(Task requirements): This exercise calls for the whole listing to be given again exactly, without images.

### Supplied information

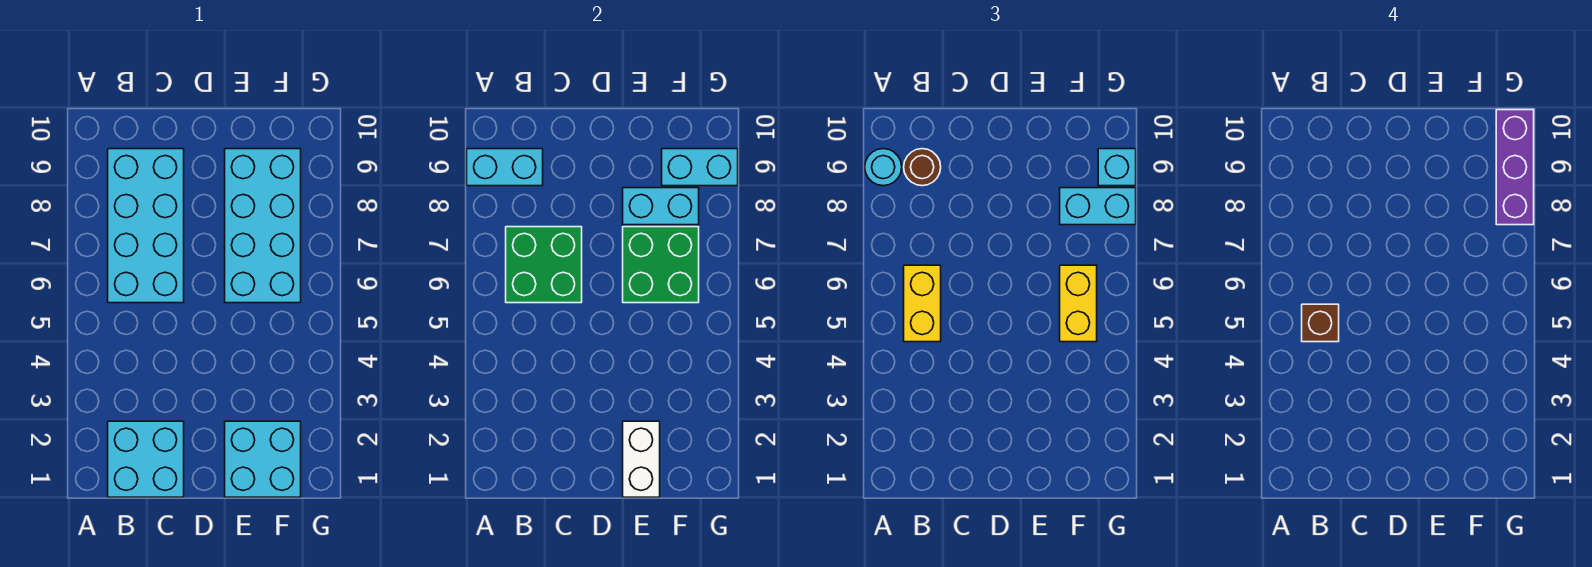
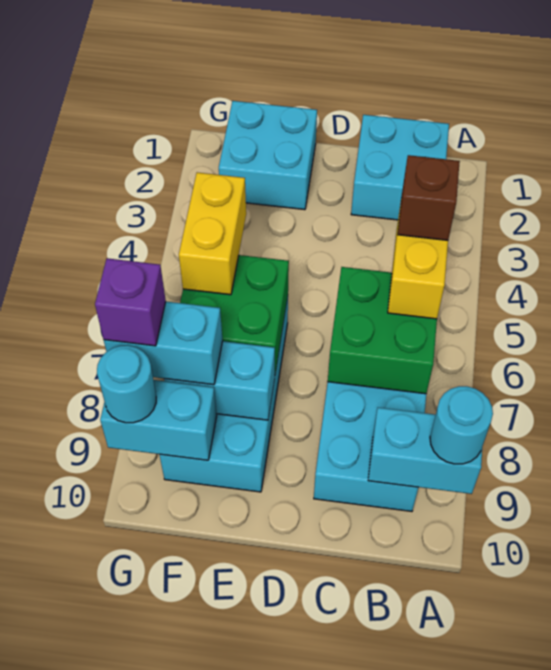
brown round brick B9 level 3 -> none
white brick E1:E2 level 2 -> none
purple brick G8:G10 level 4 -> purple brick G8 level 4
cyan brick G9 level 3 -> cyan round brick G9 level 3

######

(Written response):
brown round brick B9 level 3 -> none
white brick E1:E2 level 2 -> none
purple brick G8:G10 level 4 -> purple brick G8 level 4
cyan brick G9 level 3 -> cyan round brick G9 level 3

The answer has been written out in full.